WHAT YOU SHOULD DO =>
Your job is to return every line in the data holding the string "spinning".

EXTRACTED DATA =>
= Beginning of Section =

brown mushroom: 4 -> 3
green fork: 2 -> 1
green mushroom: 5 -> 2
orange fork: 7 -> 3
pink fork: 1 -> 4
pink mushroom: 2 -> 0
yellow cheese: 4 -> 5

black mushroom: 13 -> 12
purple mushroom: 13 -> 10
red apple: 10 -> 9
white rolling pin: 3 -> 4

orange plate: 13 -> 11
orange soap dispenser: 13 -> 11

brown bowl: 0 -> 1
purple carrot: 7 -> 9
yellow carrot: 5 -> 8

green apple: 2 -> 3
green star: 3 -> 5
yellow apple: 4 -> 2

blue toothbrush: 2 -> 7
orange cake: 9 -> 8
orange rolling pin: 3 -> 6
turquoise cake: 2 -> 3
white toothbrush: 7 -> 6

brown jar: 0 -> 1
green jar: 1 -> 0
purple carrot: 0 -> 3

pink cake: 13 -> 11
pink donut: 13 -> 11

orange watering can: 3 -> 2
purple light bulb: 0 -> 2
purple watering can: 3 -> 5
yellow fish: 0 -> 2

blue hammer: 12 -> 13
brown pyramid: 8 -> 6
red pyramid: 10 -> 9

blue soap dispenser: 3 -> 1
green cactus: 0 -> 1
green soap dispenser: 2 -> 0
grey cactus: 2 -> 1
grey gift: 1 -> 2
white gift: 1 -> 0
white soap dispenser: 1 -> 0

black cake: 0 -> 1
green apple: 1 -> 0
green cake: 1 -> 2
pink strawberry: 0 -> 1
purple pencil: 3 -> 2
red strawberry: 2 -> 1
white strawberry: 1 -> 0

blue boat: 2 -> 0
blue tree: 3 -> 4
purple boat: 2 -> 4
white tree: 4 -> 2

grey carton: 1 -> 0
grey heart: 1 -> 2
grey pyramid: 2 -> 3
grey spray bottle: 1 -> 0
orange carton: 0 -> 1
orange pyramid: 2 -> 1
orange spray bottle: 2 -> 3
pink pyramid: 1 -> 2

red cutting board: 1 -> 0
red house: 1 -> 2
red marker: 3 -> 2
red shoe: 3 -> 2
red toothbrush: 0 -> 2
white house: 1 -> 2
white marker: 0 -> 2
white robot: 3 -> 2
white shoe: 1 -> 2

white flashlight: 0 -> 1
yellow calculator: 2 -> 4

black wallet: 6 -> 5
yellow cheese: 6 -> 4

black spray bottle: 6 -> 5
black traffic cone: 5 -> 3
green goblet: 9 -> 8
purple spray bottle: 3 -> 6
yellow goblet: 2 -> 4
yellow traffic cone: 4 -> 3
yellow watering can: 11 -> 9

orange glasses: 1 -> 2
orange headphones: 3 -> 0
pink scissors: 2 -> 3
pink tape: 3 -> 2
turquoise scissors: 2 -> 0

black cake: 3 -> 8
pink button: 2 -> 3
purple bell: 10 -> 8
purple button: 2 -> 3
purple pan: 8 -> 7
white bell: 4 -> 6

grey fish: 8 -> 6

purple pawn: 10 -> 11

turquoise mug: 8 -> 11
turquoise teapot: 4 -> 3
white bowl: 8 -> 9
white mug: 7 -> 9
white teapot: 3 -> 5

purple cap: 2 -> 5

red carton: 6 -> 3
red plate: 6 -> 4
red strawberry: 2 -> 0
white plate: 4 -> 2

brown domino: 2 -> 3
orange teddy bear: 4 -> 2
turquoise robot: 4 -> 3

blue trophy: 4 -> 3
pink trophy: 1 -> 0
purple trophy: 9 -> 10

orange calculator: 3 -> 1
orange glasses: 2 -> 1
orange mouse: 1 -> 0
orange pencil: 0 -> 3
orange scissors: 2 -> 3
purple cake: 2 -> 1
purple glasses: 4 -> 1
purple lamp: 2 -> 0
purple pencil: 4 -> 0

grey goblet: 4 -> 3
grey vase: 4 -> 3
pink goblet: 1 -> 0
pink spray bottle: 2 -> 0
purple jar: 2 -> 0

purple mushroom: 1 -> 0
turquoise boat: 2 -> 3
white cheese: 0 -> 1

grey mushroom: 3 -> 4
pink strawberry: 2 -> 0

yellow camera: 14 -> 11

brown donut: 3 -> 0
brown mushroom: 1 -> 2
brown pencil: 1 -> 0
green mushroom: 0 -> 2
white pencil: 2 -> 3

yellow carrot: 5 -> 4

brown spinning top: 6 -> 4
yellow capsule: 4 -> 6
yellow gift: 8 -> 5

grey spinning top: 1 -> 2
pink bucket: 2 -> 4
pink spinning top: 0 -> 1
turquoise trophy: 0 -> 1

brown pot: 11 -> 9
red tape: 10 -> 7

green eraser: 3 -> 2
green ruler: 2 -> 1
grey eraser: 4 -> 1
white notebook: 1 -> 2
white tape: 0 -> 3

= End of Section =

EXERCISE SOLUTION =>
brown spinning top: 6 -> 4
grey spinning top: 1 -> 2
pink spinning top: 0 -> 1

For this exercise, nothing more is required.